- [EXERCISE INSTRUCTIONS] Return only the lines below starting at the line containing "U3: XNOR (in" and ending at the line containing "R6: 360 (LEDK, Y12) -> 130 (LEDK, Y12)", both included, exactly as they are and with no pictures.

- [DATA FOR THIS EXERCISE]
+ + + + +
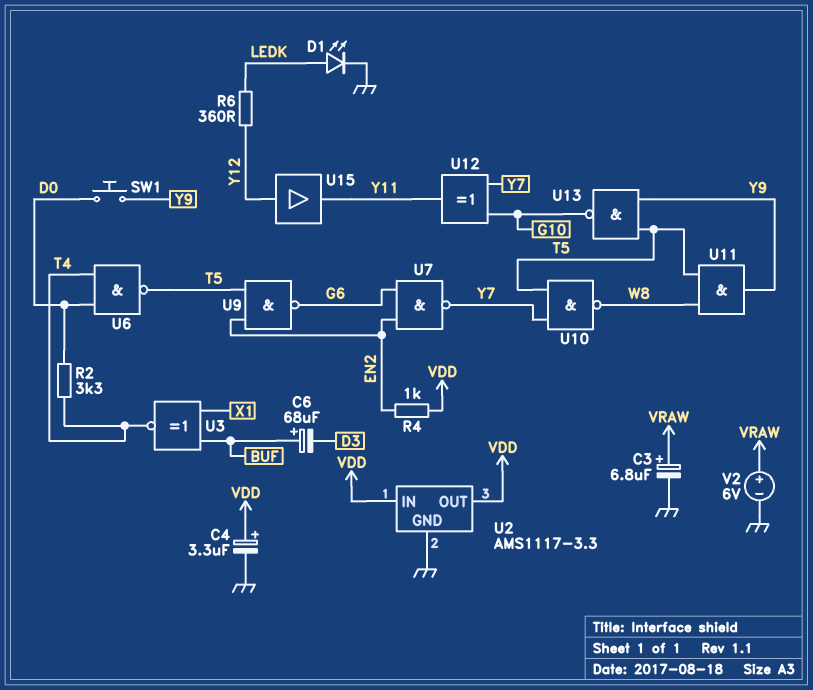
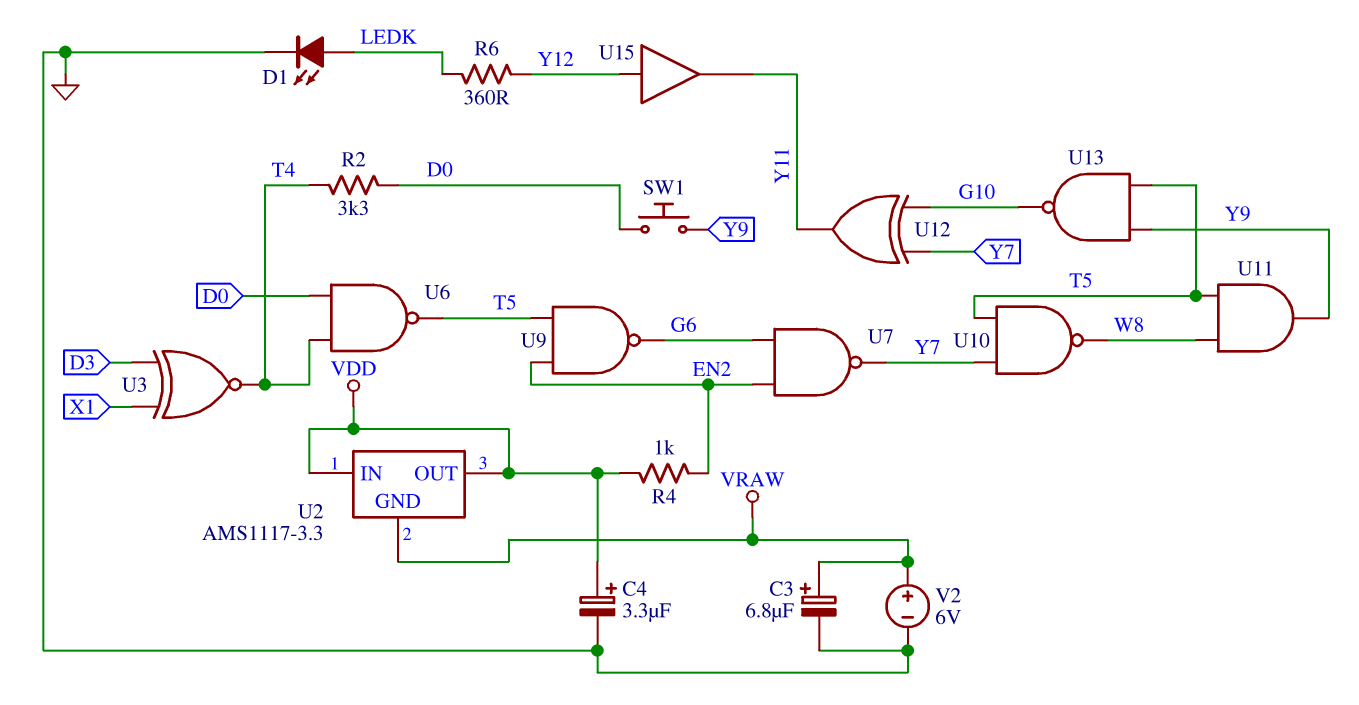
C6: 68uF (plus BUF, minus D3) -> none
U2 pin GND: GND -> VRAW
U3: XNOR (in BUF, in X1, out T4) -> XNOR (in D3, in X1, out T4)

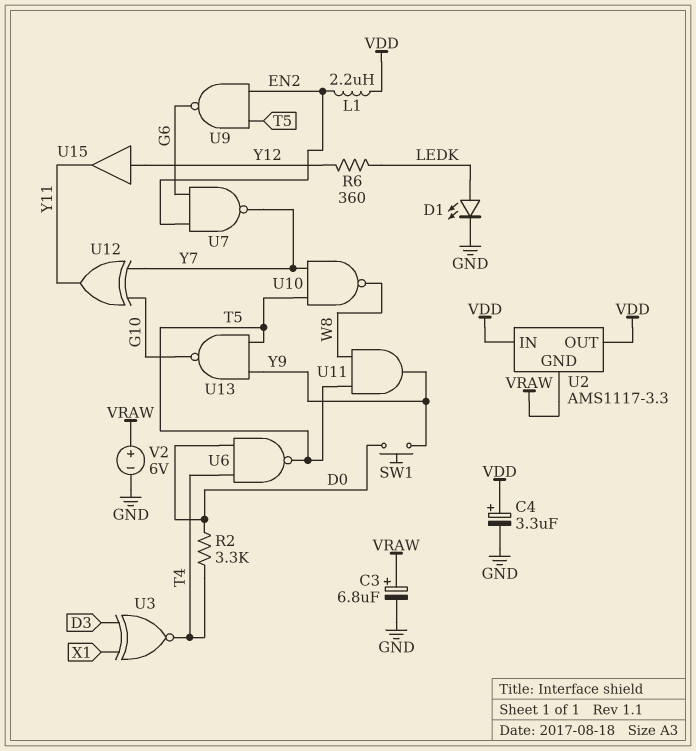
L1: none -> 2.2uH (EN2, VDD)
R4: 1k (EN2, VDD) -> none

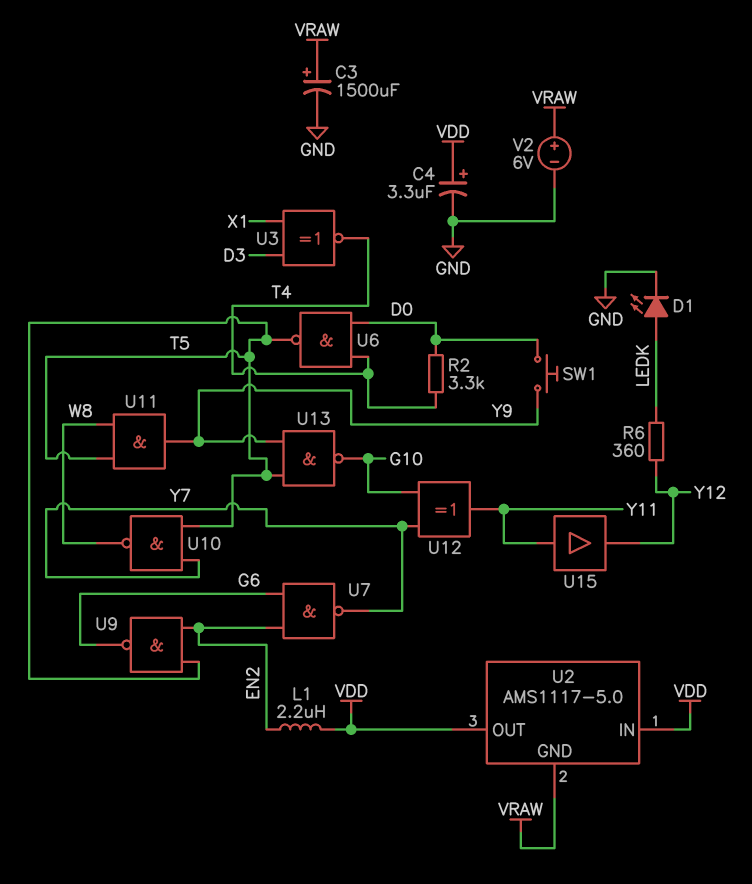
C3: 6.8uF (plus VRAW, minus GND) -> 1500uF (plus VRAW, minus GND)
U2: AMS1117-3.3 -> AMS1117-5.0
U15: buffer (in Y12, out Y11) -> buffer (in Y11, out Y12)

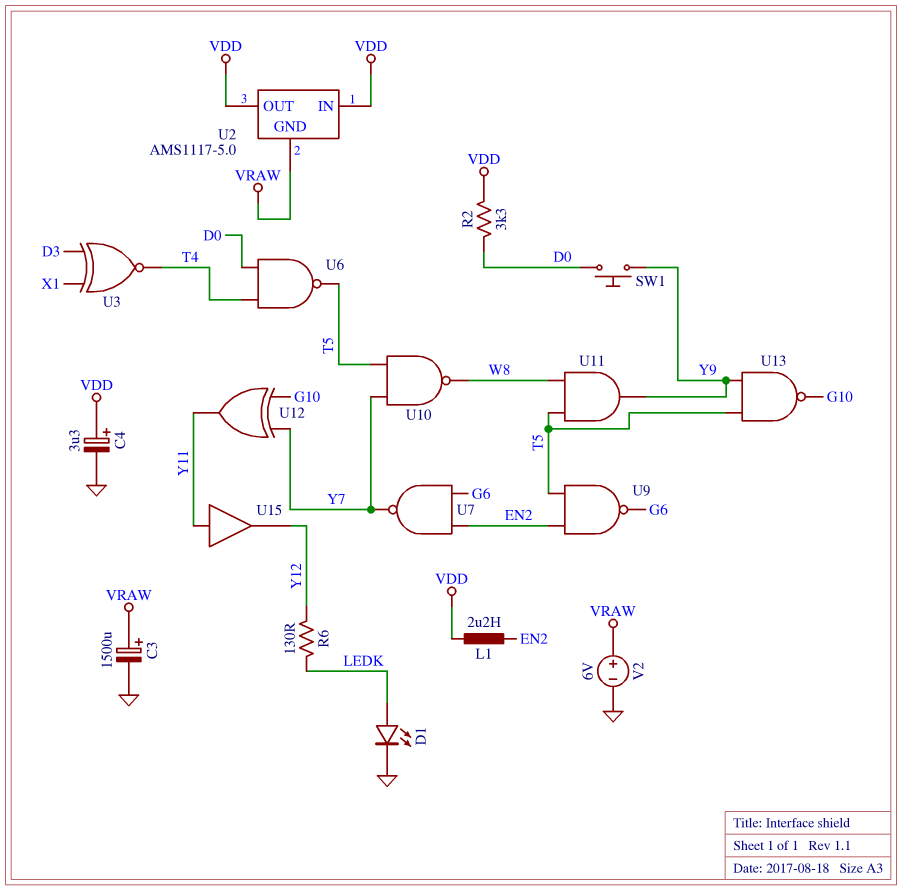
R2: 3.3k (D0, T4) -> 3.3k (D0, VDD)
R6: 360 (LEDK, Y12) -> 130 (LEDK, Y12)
+ + + + +
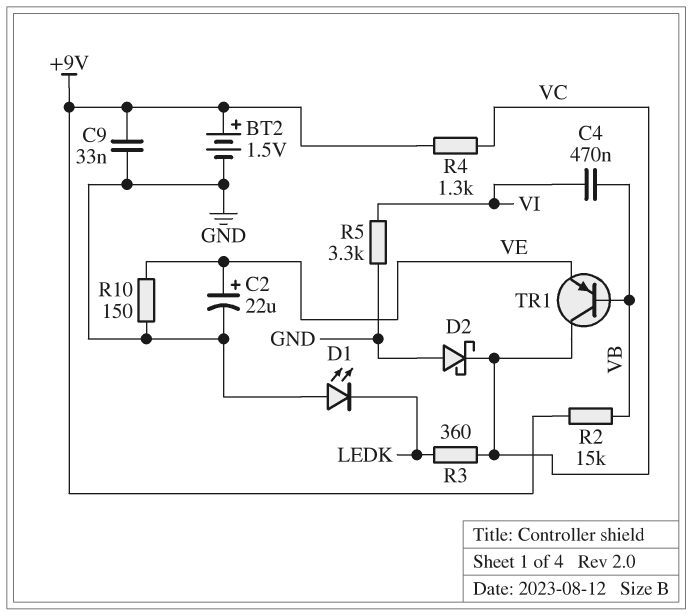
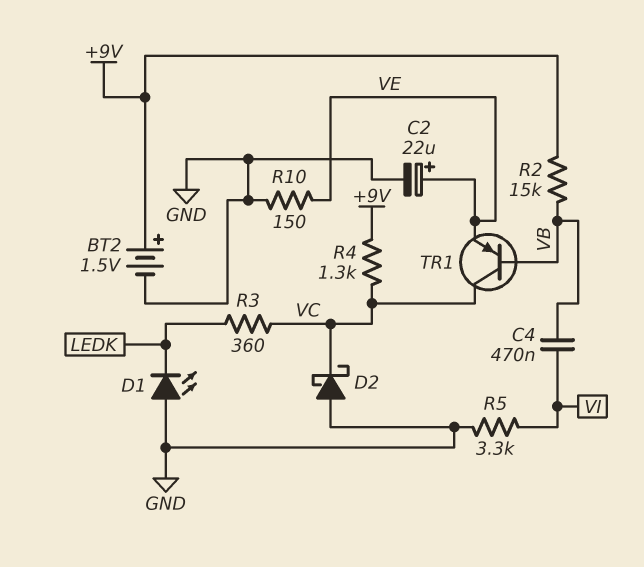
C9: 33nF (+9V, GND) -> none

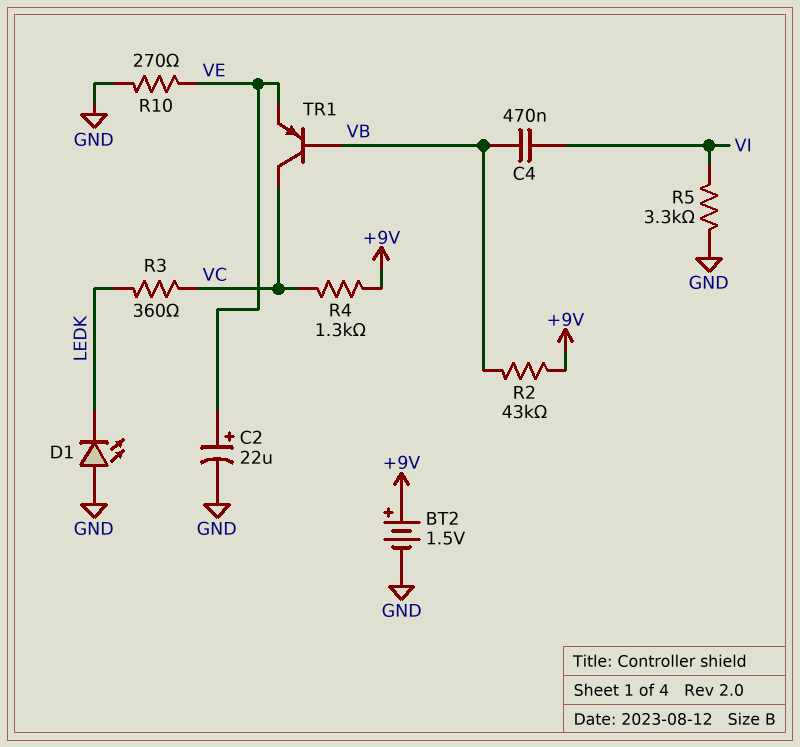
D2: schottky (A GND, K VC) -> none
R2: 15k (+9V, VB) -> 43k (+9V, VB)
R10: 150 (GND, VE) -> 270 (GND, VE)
+ + + + +
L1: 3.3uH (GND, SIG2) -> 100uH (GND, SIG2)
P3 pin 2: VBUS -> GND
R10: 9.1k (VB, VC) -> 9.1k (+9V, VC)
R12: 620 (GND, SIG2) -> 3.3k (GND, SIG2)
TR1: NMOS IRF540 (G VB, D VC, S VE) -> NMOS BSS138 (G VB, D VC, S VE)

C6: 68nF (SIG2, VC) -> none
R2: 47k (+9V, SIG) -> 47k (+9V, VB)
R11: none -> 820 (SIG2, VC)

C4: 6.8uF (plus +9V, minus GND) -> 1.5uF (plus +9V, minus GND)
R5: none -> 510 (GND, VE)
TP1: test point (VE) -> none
+ + + + +
- [ANSWER FOR THE TASK]
U3: XNOR (in BUF, in X1, out T4) -> XNOR (in D3, in X1, out T4)

L1: none -> 2.2uH (EN2, VDD)
R4: 1k (EN2, VDD) -> none

C3: 6.8uF (plus VRAW, minus GND) -> 1500uF (plus VRAW, minus GND)
U2: AMS1117-3.3 -> AMS1117-5.0
U15: buffer (in Y12, out Y11) -> buffer (in Y11, out Y12)

R2: 3.3k (D0, T4) -> 3.3k (D0, VDD)
R6: 360 (LEDK, Y12) -> 130 (LEDK, Y12)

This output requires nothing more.